(Image comparison data)
——
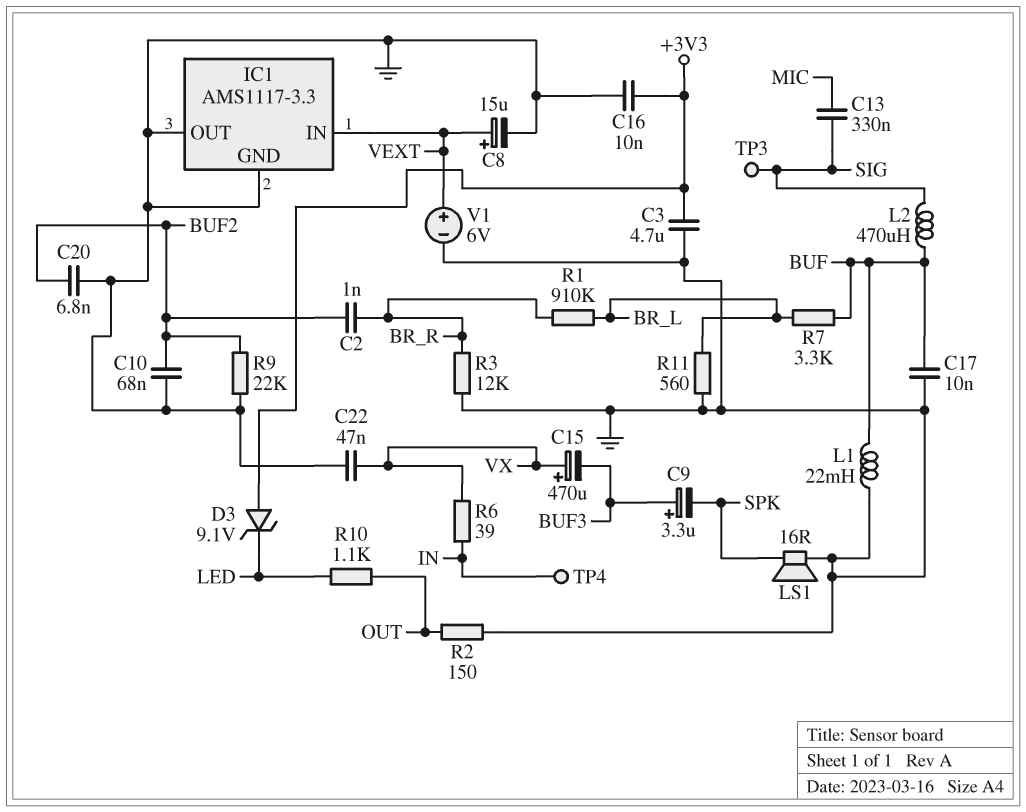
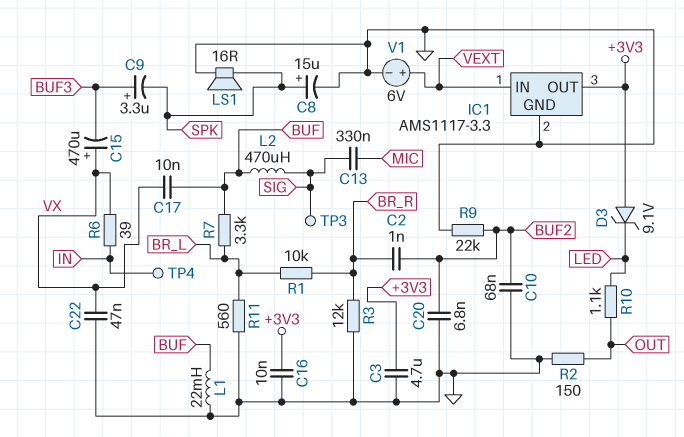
C8: 15uF (plus VEXT, minus GND) -> 15uF (plus SPK, minus GND)
C17: 10nF (BUF, GND) -> 10nF (BUF, VX)
IC1 pin OUT: GND -> +3V3
R1: 910k (BR_L, BR_R) -> 10k (BR_L, BR_R)

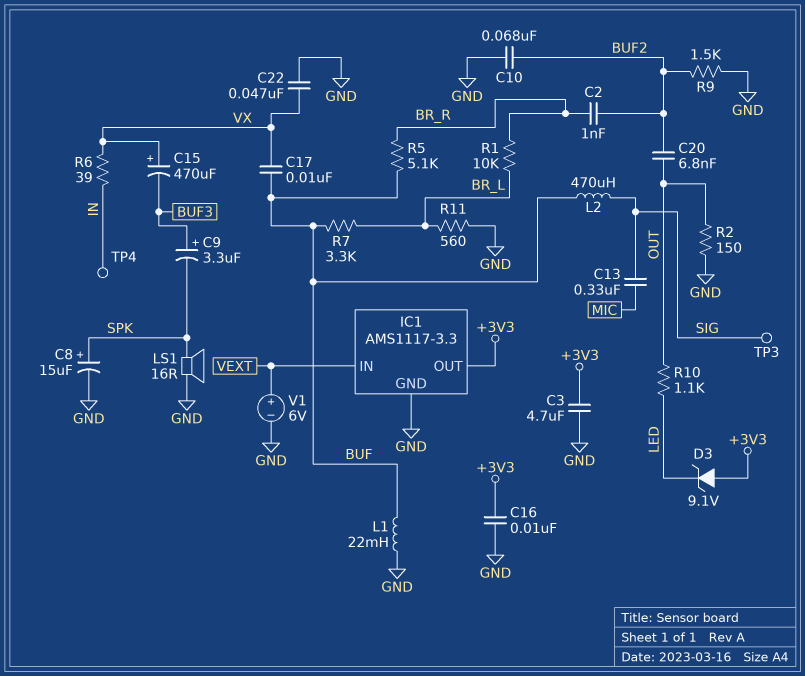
C20: 6.8nF (BUF2, GND) -> 6.8nF (BUF2, OUT)
R3: 12k (BR_R, GND) -> none
R5: none -> 5.1k (BR_R, BUF)
R9: 22k (BUF2, GND) -> 1.5k (BUF2, GND)

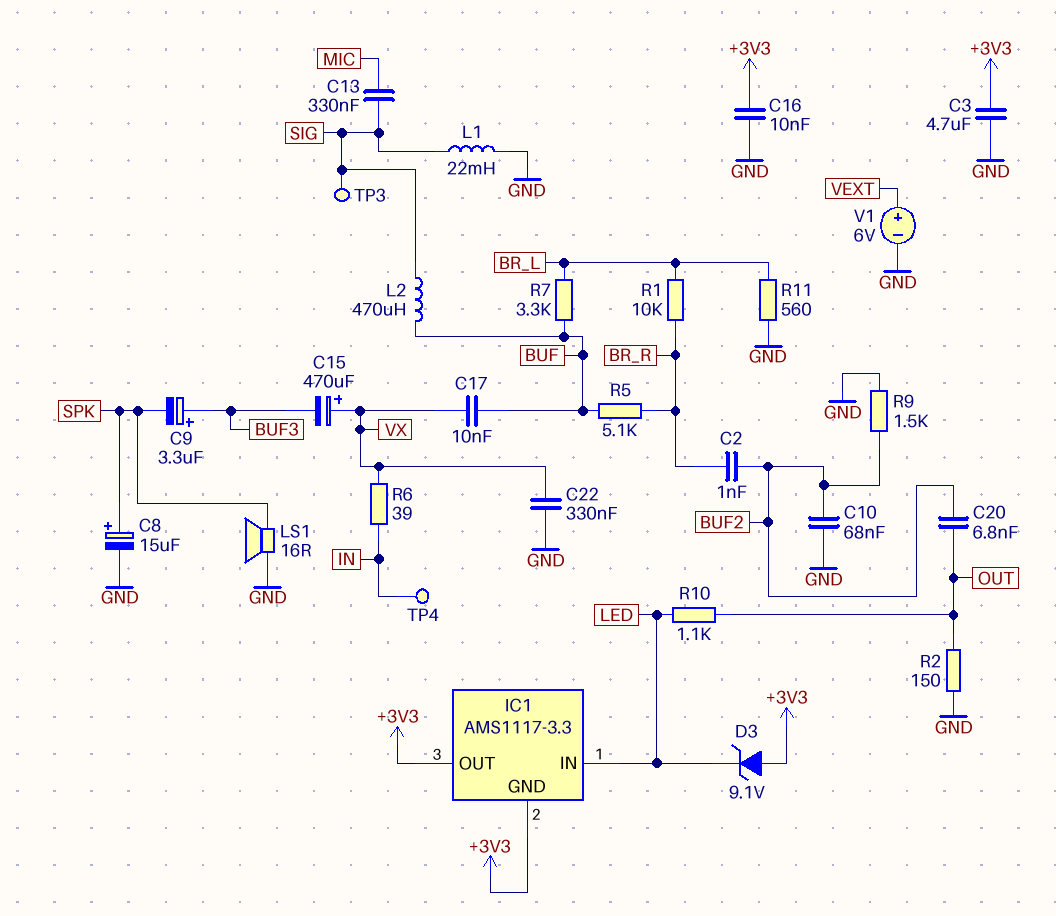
C22: 47nF (GND, VX) -> 330nF (GND, VX)
IC1 pin GND: GND -> +3V3
IC1 pin IN: VEXT -> LED
L1: 22mH (BUF, GND) -> 22mH (GND, SIG)

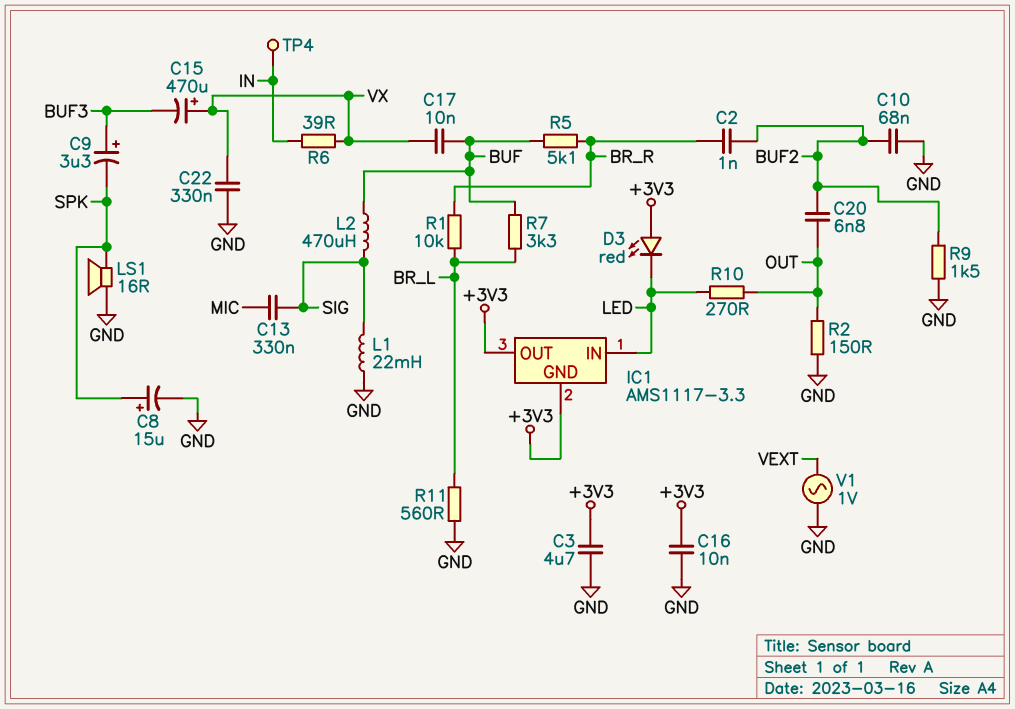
D3: zener 9.1V (A +3V3, K LED) -> LED red (A +3V3, K LED)
R10: 1.1k (LED, OUT) -> 270 (LED, OUT)
TP3: test point (SIG) -> none
V1: 6V (plus VEXT, minus GND) -> AC 1V (GND, VEXT)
——
**ABOUT THIS EXERCISE**
A word-for-word copy is required of the lines above from the line with "R1: 910k (BR_L, BR_R) -> 10k (BR_L, BR_R)" through the last line of the data; no other lines and no pictures belong in it.

**RESULT**
R1: 910k (BR_L, BR_R) -> 10k (BR_L, BR_R)

C20: 6.8nF (BUF2, GND) -> 6.8nF (BUF2, OUT)
R3: 12k (BR_R, GND) -> none
R5: none -> 5.1k (BR_R, BUF)
R9: 22k (BUF2, GND) -> 1.5k (BUF2, GND)

C22: 47nF (GND, VX) -> 330nF (GND, VX)
IC1 pin GND: GND -> +3V3
IC1 pin IN: VEXT -> LED
L1: 22mH (BUF, GND) -> 22mH (GND, SIG)

D3: zener 9.1V (A +3V3, K LED) -> LED red (A +3V3, K LED)
R10: 1.1k (LED, OUT) -> 270 (LED, OUT)
TP3: test point (SIG) -> none
V1: 6V (plus VEXT, minus GND) -> AC 1V (GND, VEXT)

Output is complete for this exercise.